Segment Start: Supplied data

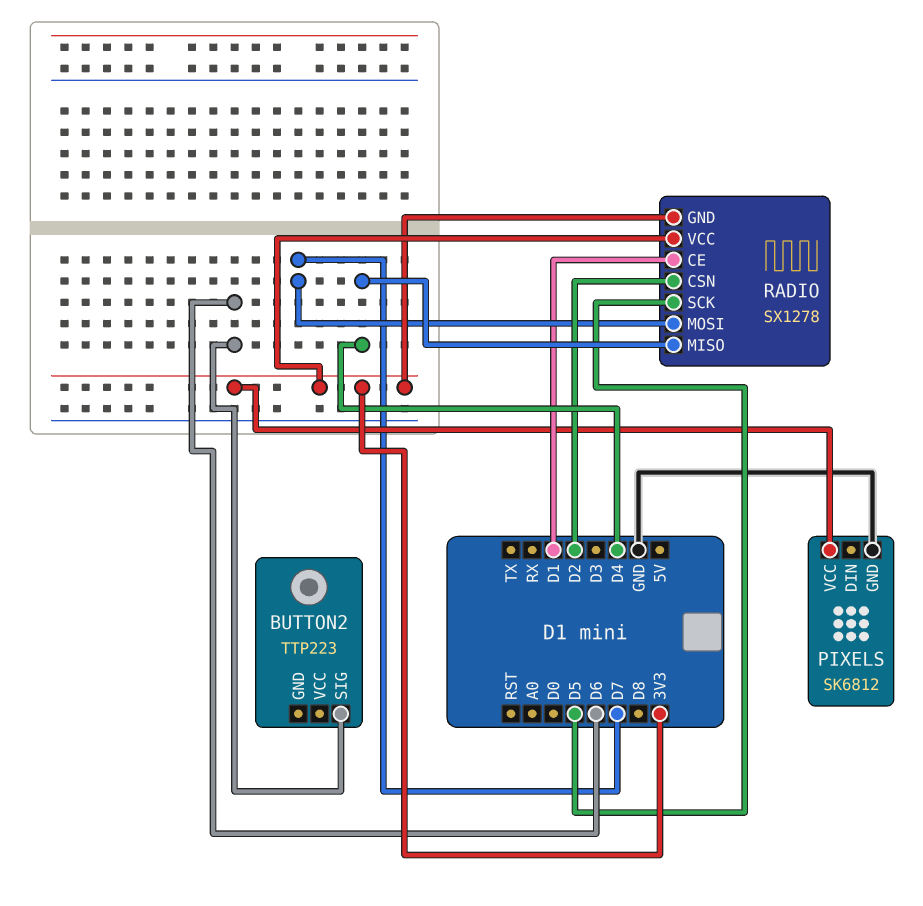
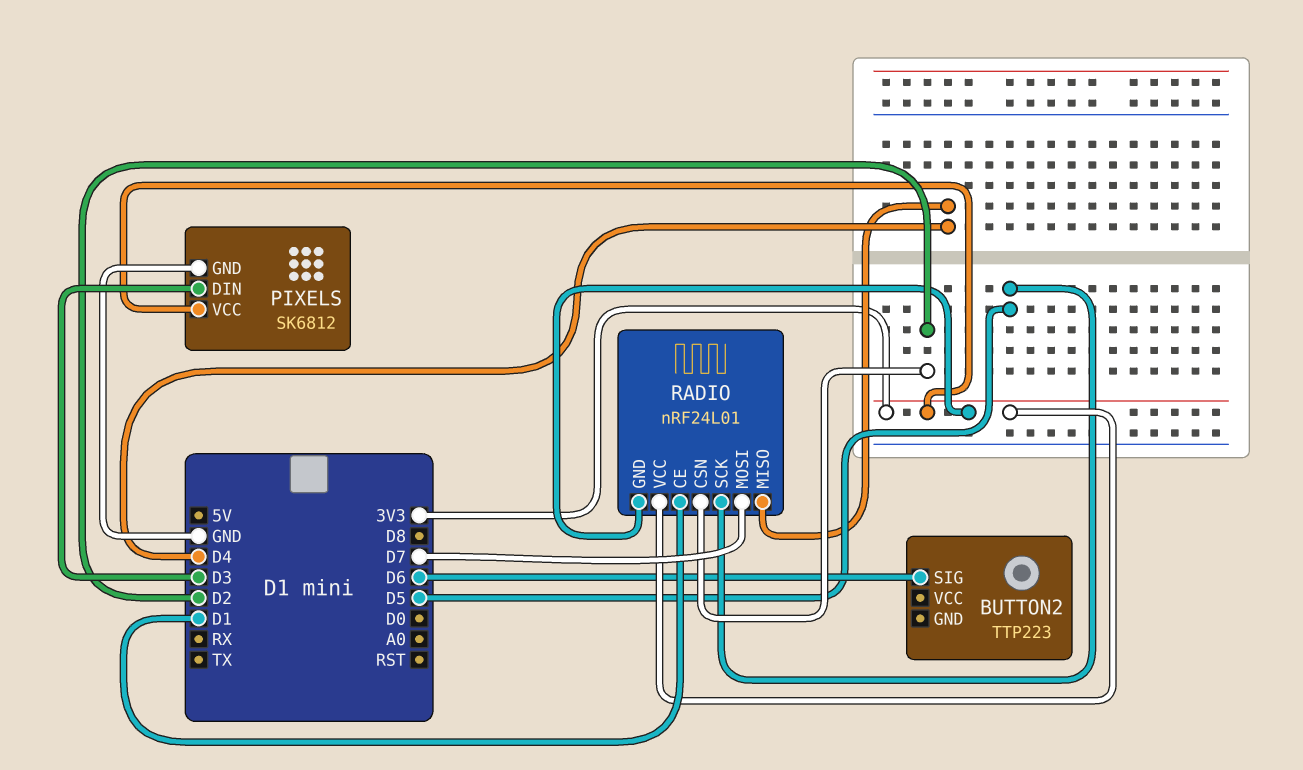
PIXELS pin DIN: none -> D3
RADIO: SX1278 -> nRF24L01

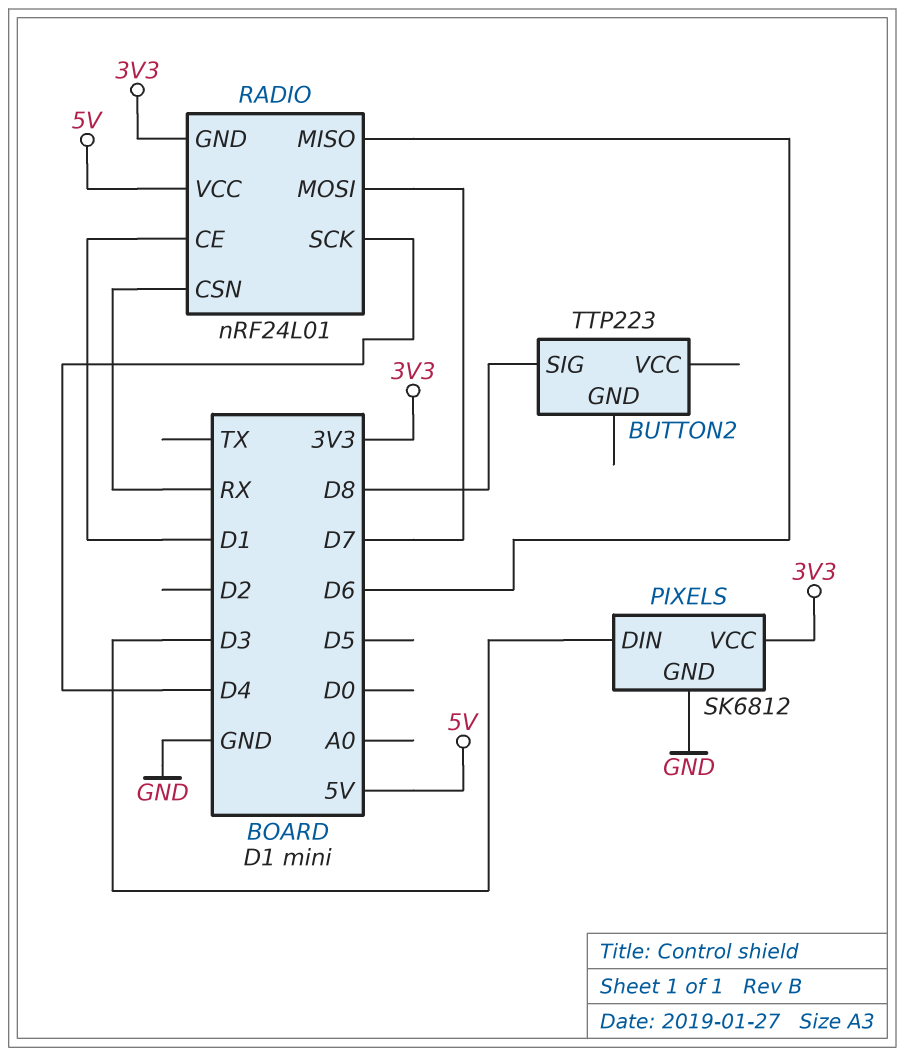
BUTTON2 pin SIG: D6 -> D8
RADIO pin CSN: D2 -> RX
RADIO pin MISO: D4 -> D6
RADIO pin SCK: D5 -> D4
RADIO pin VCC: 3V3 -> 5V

Segment End: Supplied data

#### [Problem requirements]
Give back the material word for word and drop the pictures it holds.

#### [Response]
PIXELS pin DIN: none -> D3
RADIO: SX1278 -> nRF24L01

BUTTON2 pin SIG: D6 -> D8
RADIO pin CSN: D2 -> RX
RADIO pin MISO: D4 -> D6
RADIO pin SCK: D5 -> D4
RADIO pin VCC: 3V3 -> 5V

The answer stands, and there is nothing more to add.